- [What is needed]
Where the word "orange" appears in a line below, copy the whole line.
══ Data excerpts
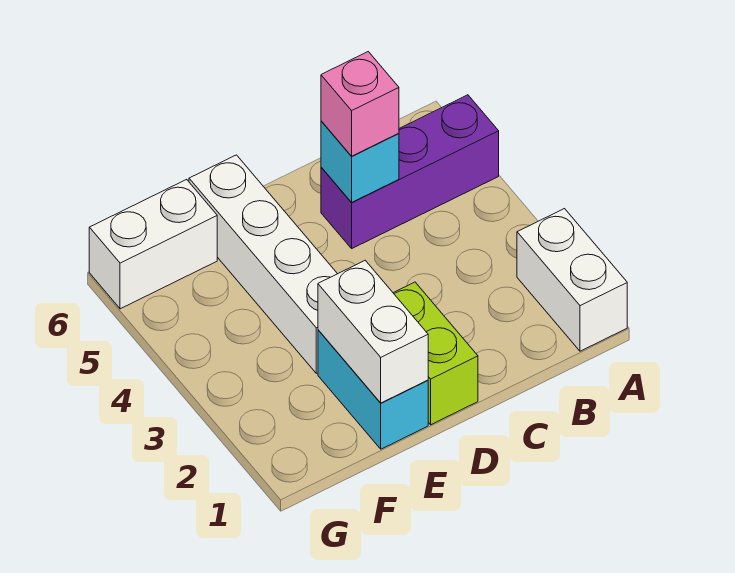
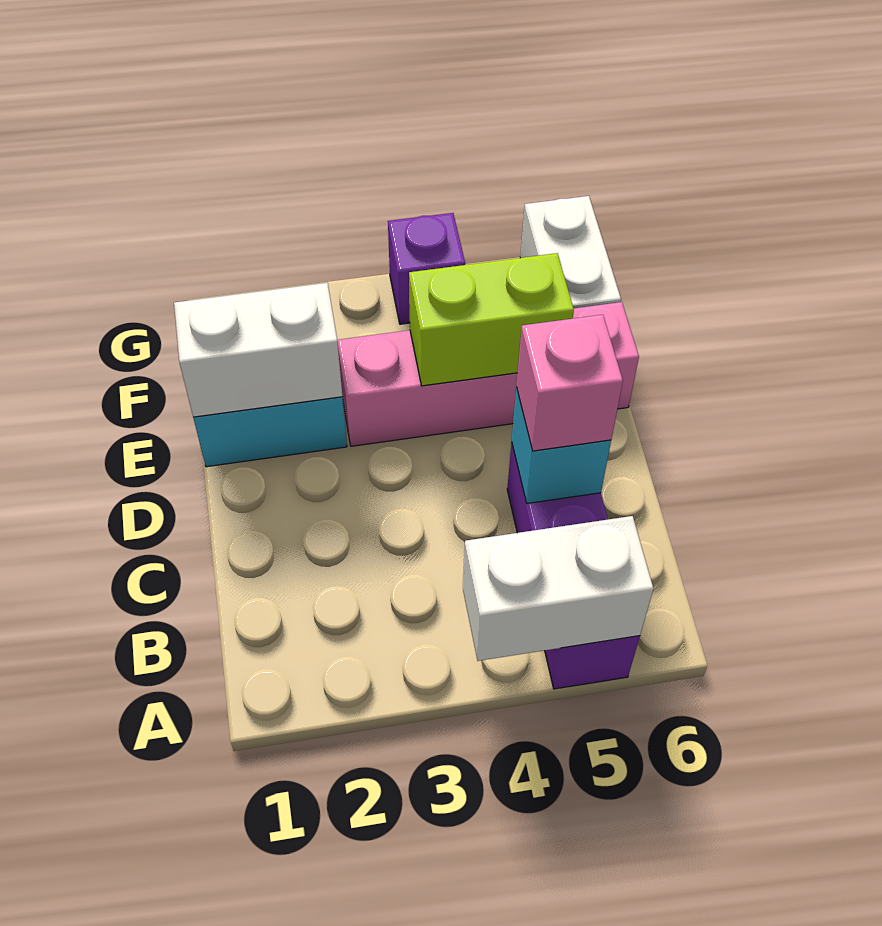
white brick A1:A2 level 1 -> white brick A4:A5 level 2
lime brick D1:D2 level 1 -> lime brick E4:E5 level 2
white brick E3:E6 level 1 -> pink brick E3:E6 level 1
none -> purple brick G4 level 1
════
══ Data excerpts
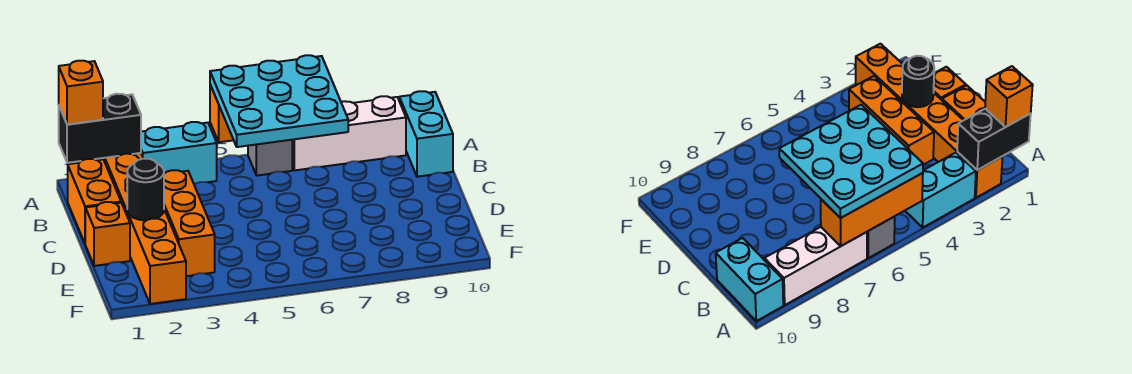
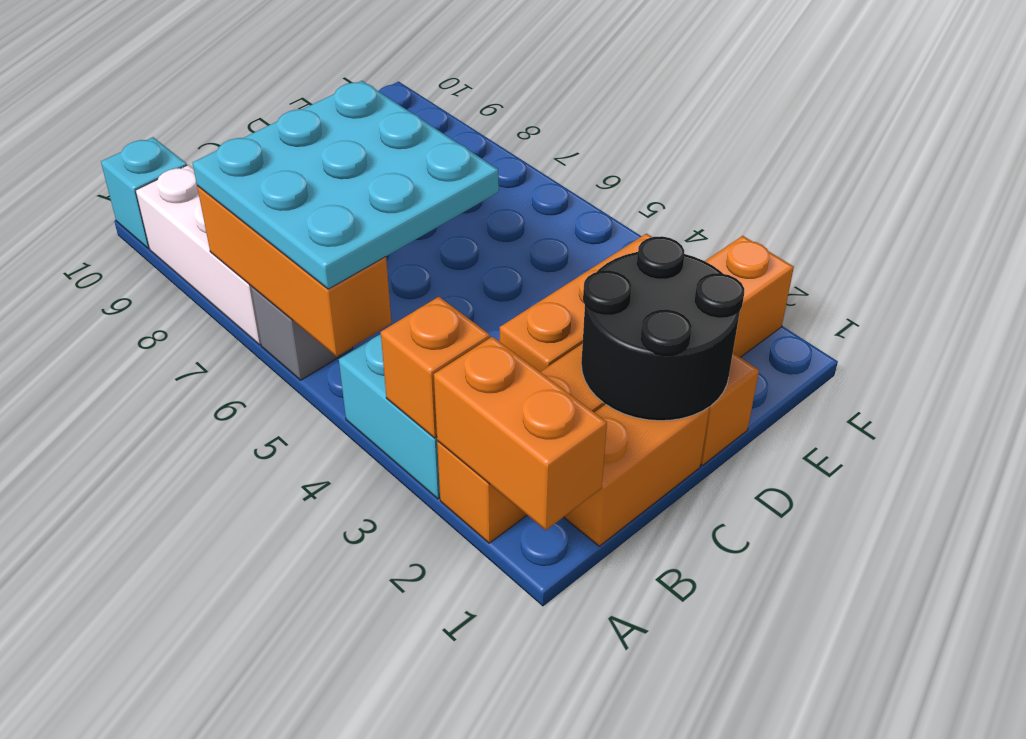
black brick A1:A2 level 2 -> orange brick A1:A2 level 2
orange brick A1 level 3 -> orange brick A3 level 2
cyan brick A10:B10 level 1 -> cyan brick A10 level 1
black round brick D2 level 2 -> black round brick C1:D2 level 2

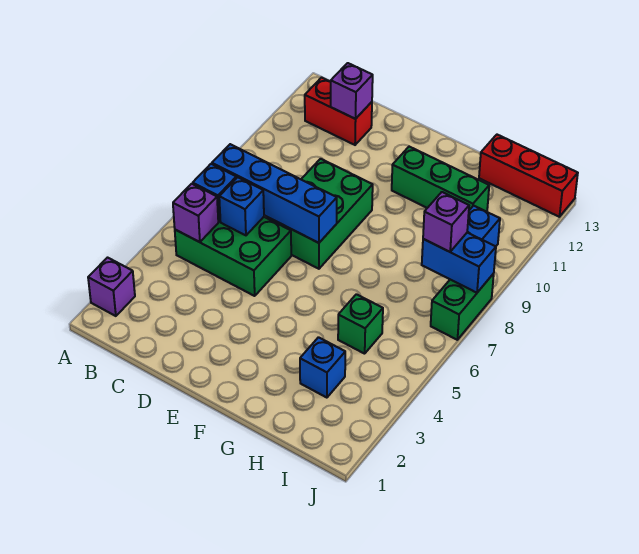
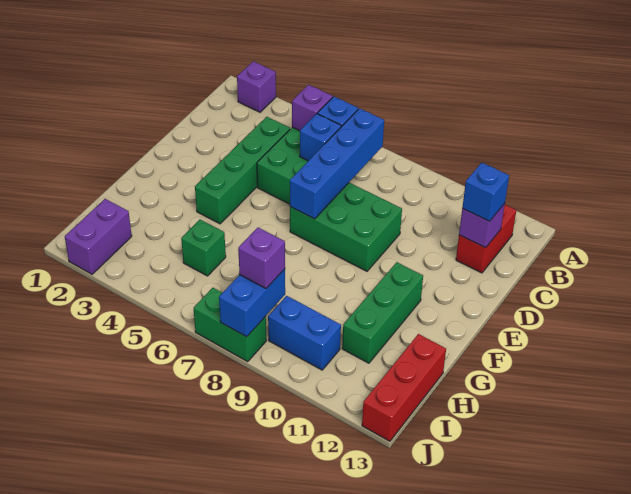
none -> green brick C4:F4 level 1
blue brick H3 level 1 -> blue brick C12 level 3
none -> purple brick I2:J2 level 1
════
- [Response area]
black brick A1:A2 level 2 -> orange brick A1:A2 level 2
orange brick A1 level 3 -> orange brick A3 level 2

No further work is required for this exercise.